Lines that include "LIGHT" make up the answer; copy all of them from the data below.

___ Supplied material ___

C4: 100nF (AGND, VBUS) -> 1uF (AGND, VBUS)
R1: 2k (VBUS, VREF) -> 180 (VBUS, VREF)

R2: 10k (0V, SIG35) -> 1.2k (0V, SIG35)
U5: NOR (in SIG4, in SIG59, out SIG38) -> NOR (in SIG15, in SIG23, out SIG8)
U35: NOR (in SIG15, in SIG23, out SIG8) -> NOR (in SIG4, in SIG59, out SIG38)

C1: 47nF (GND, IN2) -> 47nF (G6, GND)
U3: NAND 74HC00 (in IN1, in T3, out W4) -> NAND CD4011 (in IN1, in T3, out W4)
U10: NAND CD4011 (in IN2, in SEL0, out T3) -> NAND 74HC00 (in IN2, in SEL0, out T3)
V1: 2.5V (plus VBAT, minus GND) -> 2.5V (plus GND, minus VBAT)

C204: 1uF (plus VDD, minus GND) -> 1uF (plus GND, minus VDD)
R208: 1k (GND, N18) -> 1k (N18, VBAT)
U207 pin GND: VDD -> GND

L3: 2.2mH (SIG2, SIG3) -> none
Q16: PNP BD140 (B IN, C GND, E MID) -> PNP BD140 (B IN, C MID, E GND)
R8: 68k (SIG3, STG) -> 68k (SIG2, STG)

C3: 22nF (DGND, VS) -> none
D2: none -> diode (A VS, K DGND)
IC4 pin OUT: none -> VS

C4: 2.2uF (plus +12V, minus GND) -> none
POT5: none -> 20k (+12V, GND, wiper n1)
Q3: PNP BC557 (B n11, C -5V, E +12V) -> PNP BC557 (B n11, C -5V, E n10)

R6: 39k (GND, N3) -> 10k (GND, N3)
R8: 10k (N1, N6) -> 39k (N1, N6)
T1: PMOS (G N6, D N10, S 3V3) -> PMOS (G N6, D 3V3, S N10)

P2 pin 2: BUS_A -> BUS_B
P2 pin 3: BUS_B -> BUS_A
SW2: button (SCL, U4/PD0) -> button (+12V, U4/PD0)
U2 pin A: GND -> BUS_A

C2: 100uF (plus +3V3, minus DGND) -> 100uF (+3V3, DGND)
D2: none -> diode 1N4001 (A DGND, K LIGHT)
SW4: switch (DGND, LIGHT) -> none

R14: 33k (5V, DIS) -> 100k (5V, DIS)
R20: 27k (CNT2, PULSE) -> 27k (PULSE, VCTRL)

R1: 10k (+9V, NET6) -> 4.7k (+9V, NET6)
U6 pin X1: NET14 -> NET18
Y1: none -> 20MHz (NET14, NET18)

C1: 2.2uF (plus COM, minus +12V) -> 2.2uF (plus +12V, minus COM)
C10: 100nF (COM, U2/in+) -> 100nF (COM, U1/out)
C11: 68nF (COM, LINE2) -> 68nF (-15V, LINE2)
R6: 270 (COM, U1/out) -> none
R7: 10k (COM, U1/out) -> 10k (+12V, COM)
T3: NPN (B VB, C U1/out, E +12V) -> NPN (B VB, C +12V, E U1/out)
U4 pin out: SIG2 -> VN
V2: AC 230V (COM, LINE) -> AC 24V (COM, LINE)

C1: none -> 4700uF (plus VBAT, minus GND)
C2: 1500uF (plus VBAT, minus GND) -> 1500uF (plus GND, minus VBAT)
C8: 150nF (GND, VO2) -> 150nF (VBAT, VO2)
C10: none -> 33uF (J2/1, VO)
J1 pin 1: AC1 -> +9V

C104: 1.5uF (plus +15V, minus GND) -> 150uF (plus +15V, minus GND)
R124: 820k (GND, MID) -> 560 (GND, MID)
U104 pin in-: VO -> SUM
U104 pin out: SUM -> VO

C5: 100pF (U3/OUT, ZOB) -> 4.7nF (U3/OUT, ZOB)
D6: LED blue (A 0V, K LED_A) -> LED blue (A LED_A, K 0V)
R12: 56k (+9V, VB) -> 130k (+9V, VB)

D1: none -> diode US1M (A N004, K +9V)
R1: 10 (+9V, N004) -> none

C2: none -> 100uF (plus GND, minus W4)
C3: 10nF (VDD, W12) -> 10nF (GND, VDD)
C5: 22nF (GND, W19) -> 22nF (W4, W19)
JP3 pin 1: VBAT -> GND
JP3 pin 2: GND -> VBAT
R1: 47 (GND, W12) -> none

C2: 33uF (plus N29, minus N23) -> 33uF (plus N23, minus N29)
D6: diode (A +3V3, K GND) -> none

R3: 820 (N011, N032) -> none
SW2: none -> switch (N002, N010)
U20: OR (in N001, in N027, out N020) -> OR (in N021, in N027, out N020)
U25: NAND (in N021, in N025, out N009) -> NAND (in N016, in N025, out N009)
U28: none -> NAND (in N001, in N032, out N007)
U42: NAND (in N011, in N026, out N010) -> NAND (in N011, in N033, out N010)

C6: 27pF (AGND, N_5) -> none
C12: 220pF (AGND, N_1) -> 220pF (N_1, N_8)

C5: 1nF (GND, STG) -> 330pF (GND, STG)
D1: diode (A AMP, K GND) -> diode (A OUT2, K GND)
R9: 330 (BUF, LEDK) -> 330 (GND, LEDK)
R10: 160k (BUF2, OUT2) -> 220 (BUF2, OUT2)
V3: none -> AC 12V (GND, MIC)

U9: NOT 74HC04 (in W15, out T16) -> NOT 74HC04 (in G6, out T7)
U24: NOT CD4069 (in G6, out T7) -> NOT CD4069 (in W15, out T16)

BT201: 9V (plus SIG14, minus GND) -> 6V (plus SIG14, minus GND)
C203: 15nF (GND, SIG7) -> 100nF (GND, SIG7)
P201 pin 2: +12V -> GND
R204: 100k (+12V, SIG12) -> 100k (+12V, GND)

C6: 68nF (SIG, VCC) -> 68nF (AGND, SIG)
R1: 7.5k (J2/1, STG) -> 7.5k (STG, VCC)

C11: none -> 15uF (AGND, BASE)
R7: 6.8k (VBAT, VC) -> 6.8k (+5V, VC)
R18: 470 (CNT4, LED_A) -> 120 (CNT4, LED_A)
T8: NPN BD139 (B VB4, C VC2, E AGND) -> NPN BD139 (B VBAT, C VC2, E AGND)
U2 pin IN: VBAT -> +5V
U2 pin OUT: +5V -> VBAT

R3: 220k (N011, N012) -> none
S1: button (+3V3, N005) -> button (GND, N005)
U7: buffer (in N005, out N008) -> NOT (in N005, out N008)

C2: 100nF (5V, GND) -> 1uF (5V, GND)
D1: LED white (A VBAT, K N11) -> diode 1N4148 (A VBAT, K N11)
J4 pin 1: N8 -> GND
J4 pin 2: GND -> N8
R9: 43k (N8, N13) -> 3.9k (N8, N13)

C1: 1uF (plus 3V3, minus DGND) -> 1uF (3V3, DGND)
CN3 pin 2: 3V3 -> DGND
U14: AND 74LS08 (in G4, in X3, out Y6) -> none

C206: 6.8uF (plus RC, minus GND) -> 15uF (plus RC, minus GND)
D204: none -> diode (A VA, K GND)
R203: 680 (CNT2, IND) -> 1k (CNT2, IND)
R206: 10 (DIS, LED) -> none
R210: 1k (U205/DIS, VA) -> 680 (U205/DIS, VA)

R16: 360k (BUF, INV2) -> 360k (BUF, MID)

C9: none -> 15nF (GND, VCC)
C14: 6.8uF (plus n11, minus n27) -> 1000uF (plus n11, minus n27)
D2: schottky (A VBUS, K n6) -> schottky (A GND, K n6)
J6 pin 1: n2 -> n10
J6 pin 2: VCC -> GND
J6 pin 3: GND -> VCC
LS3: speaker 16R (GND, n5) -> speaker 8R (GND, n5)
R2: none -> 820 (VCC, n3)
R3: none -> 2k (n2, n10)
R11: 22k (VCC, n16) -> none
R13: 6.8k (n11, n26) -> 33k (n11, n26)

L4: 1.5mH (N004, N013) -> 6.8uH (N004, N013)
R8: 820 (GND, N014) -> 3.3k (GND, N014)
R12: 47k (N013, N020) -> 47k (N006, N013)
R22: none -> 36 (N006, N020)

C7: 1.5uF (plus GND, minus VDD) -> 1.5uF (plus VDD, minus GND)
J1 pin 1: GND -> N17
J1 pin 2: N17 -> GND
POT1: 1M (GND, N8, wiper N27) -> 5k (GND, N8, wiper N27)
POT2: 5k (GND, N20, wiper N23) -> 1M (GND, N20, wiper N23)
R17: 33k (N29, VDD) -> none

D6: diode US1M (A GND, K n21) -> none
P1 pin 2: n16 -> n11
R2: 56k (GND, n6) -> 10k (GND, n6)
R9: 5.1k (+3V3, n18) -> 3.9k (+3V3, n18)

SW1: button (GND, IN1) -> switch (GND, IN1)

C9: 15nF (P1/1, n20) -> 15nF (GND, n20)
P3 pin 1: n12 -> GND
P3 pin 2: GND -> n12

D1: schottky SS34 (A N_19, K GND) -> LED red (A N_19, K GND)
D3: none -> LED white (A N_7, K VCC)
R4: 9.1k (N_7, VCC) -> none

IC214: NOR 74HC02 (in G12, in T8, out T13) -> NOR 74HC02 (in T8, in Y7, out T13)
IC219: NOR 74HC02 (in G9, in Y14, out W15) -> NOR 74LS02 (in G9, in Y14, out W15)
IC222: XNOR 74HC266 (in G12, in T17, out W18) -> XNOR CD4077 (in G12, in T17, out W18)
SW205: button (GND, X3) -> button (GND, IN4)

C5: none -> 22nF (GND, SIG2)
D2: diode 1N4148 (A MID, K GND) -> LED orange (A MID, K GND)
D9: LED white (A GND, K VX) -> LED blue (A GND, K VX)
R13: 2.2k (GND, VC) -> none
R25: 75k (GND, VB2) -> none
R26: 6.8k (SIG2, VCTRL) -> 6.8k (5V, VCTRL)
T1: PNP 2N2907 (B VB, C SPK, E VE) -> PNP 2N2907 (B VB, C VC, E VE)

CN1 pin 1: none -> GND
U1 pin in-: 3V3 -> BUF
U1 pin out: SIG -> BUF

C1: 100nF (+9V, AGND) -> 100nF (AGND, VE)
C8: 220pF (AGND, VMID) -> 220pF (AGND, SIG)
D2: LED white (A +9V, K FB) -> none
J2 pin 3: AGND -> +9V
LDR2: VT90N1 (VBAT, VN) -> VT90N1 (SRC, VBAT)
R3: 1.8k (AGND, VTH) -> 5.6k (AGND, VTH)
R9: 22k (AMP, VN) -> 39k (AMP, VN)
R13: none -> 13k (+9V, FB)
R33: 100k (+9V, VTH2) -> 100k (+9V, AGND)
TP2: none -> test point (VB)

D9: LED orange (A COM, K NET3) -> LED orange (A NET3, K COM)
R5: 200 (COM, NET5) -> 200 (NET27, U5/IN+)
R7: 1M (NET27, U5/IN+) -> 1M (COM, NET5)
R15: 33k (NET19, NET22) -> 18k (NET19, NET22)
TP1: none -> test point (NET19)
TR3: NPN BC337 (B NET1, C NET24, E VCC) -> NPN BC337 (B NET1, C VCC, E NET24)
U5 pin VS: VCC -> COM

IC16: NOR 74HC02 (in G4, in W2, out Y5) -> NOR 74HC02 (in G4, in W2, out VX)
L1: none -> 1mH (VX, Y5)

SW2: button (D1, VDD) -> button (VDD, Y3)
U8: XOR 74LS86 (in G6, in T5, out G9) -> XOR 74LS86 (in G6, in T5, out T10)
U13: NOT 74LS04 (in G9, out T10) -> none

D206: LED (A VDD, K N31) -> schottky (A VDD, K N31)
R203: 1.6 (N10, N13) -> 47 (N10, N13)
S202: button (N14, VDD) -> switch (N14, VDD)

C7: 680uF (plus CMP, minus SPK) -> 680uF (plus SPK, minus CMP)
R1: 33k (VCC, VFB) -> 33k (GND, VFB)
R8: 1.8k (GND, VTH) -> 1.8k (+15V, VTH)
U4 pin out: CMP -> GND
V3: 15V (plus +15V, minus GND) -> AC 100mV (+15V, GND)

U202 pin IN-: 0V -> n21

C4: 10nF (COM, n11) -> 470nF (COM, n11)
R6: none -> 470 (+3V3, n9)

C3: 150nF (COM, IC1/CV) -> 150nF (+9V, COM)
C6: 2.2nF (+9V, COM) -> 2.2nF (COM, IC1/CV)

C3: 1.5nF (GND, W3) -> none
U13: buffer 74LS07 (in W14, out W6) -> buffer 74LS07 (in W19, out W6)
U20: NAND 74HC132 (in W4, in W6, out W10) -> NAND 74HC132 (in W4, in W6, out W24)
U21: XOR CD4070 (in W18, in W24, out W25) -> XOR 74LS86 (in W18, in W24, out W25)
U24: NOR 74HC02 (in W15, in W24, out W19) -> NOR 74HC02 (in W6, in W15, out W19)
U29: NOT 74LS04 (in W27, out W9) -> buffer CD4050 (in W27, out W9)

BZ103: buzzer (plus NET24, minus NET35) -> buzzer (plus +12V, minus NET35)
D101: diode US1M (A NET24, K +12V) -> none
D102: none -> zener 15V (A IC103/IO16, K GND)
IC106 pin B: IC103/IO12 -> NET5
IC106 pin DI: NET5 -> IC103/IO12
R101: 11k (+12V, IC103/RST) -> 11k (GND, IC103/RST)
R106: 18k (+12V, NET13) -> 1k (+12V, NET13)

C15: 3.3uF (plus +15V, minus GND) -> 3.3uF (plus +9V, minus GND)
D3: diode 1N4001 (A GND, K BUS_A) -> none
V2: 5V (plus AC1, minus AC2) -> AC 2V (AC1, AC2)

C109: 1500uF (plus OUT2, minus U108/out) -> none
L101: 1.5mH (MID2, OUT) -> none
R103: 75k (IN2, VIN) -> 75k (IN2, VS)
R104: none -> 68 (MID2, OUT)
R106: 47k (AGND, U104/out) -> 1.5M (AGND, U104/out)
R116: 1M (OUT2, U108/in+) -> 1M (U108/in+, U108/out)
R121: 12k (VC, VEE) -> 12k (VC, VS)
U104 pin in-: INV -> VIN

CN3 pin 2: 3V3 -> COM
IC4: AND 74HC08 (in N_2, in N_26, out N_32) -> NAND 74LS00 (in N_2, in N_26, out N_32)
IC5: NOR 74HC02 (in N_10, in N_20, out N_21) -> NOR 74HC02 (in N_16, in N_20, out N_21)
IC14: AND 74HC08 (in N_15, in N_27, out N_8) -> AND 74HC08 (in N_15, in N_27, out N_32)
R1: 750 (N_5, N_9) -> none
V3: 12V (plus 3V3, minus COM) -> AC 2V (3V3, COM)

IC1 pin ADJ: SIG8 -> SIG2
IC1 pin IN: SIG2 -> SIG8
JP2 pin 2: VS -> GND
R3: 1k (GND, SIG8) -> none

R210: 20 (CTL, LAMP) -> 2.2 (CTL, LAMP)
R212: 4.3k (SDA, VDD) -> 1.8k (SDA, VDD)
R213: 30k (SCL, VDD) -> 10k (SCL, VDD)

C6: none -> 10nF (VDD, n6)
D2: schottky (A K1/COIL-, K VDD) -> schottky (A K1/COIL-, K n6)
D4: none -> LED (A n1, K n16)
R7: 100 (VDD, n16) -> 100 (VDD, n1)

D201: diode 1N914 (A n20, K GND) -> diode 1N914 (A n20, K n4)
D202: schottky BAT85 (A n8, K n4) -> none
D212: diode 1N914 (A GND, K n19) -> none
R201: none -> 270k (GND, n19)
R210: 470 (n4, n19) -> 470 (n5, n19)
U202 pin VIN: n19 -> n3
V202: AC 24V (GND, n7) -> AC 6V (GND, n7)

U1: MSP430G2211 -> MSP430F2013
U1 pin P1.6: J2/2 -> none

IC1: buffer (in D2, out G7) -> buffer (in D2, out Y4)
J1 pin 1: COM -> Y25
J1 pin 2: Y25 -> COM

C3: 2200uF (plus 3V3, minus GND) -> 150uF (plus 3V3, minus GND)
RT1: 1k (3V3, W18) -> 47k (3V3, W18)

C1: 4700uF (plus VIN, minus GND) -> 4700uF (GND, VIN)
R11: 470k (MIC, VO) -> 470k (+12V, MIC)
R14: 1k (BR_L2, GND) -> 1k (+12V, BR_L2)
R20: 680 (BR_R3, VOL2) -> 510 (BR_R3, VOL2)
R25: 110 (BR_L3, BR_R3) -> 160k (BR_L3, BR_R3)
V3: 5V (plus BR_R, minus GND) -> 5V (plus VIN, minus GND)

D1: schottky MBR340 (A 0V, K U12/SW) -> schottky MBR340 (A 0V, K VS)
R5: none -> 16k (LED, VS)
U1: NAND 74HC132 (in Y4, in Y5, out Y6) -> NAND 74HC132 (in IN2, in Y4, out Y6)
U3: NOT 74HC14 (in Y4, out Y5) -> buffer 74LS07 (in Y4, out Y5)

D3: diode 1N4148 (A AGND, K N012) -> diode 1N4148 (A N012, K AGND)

___

> **Result for this exercise**:
D2: none -> diode 1N4001 (A DGND, K LIGHT)
SW4: switch (DGND, LIGHT) -> none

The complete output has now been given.